╭─ Records for the task

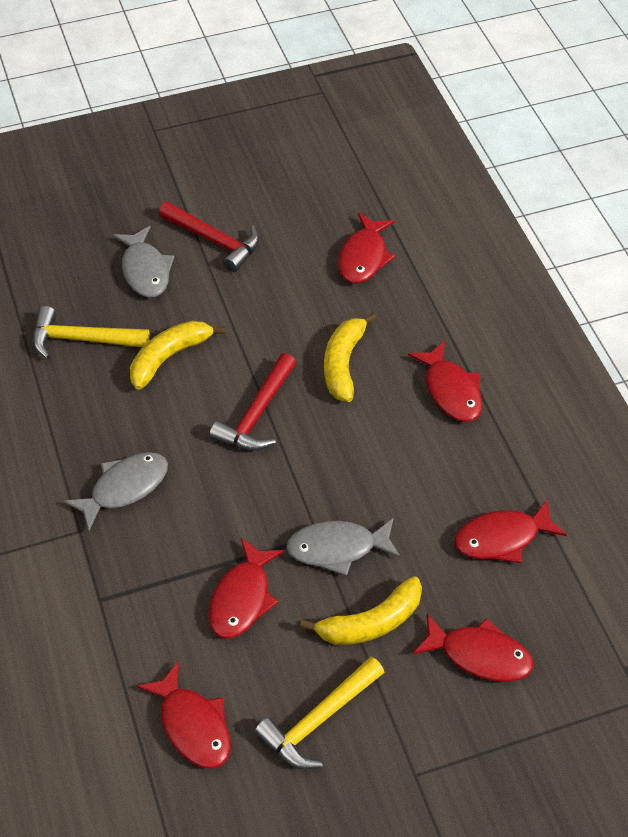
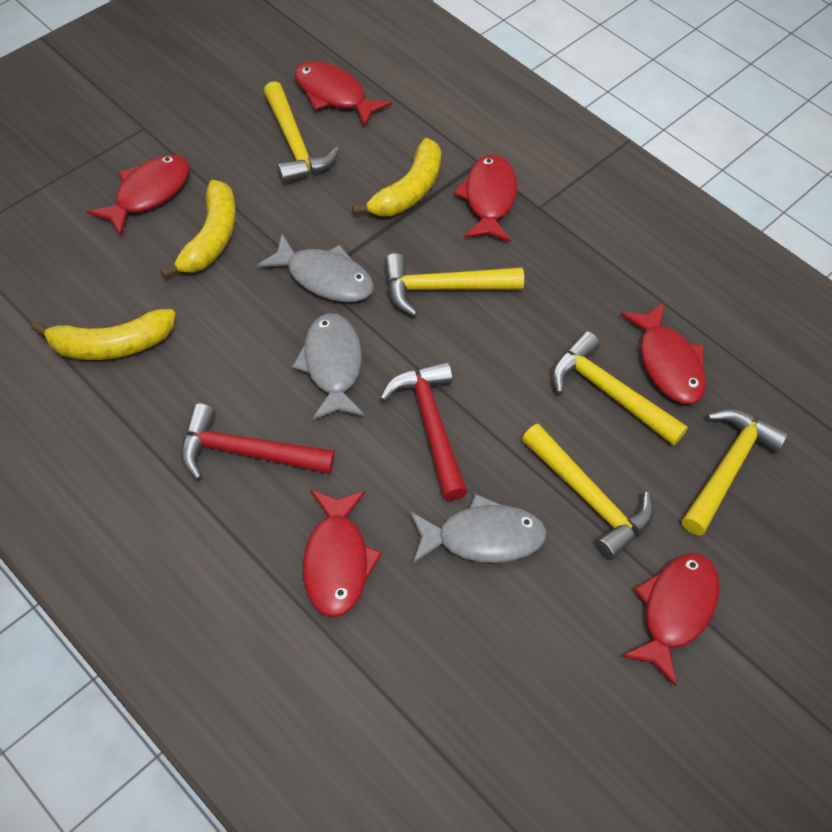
yellow hammer: 2 -> 5

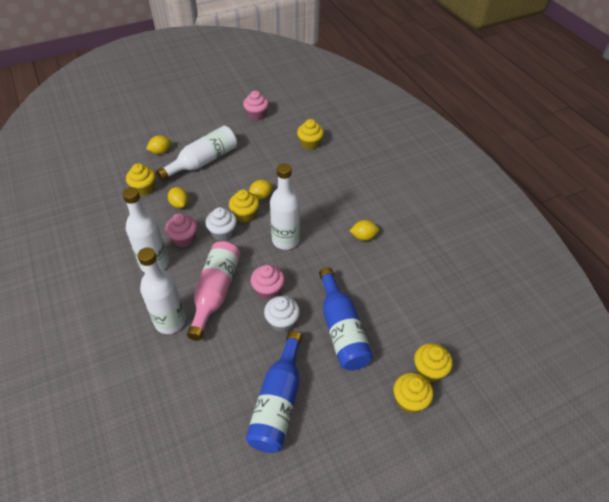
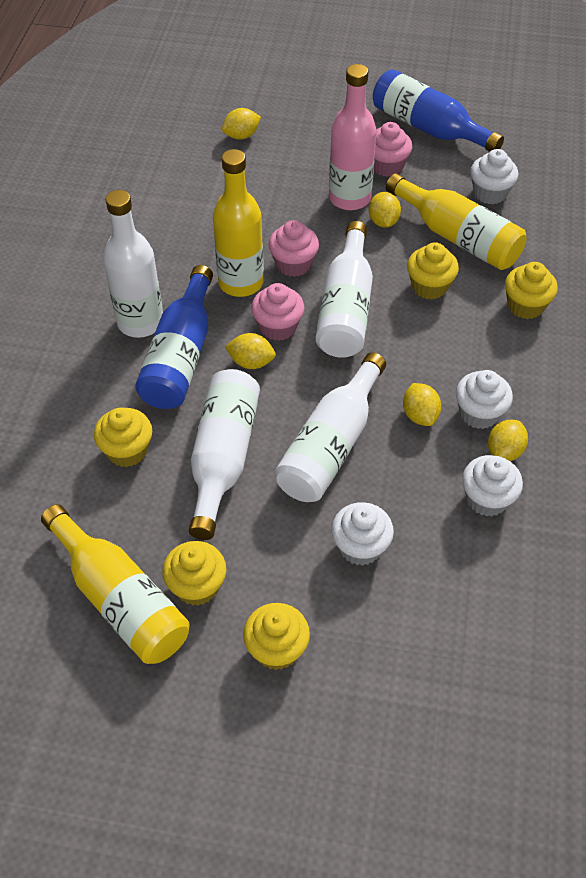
white cupcake: 2 -> 4
yellow bottle: 0 -> 3
yellow lemon: 4 -> 5

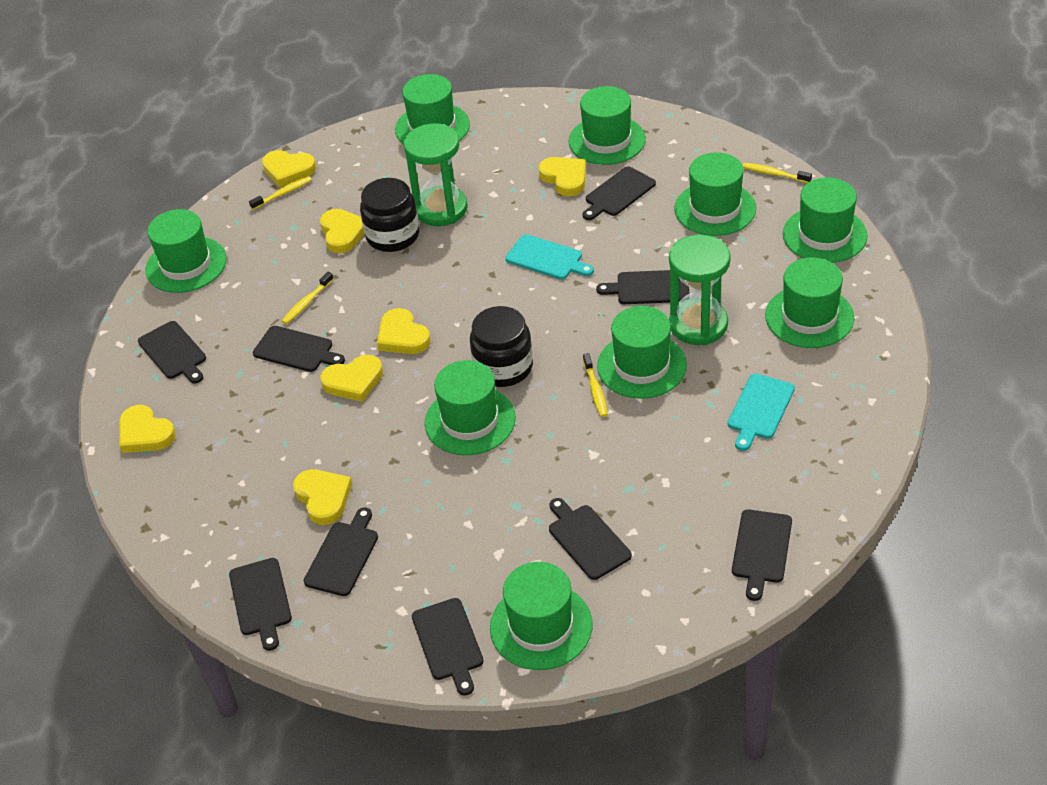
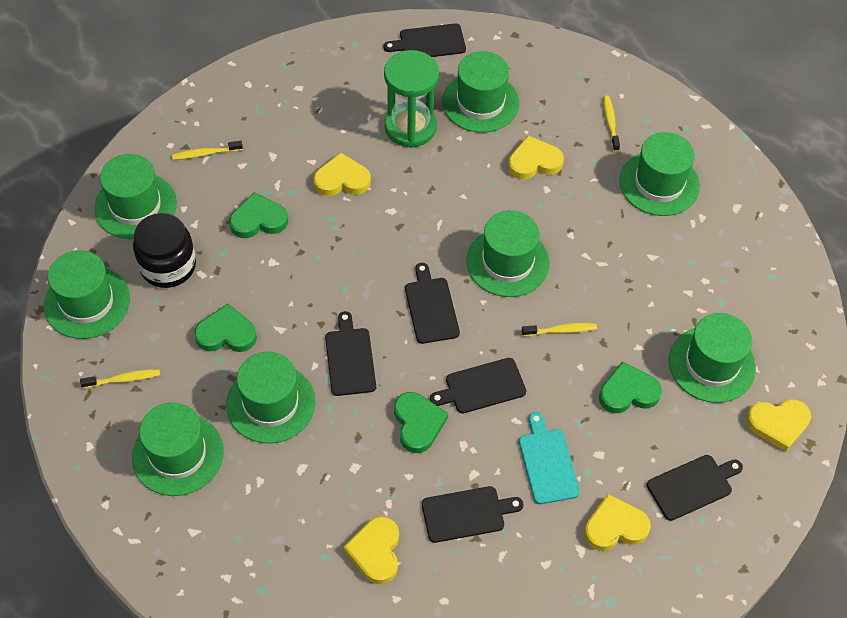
black cutting board: 9 -> 6
black jar: 2 -> 1
green hat: 9 -> 8
green heart: 0 -> 4
green hourglass: 2 -> 1
turquoise cutting board: 2 -> 1
yellow heart: 7 -> 5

╰─

Task to complete
Count the lines of the listing above that include the word "cutting" and report the number by itself.

Worked solution
2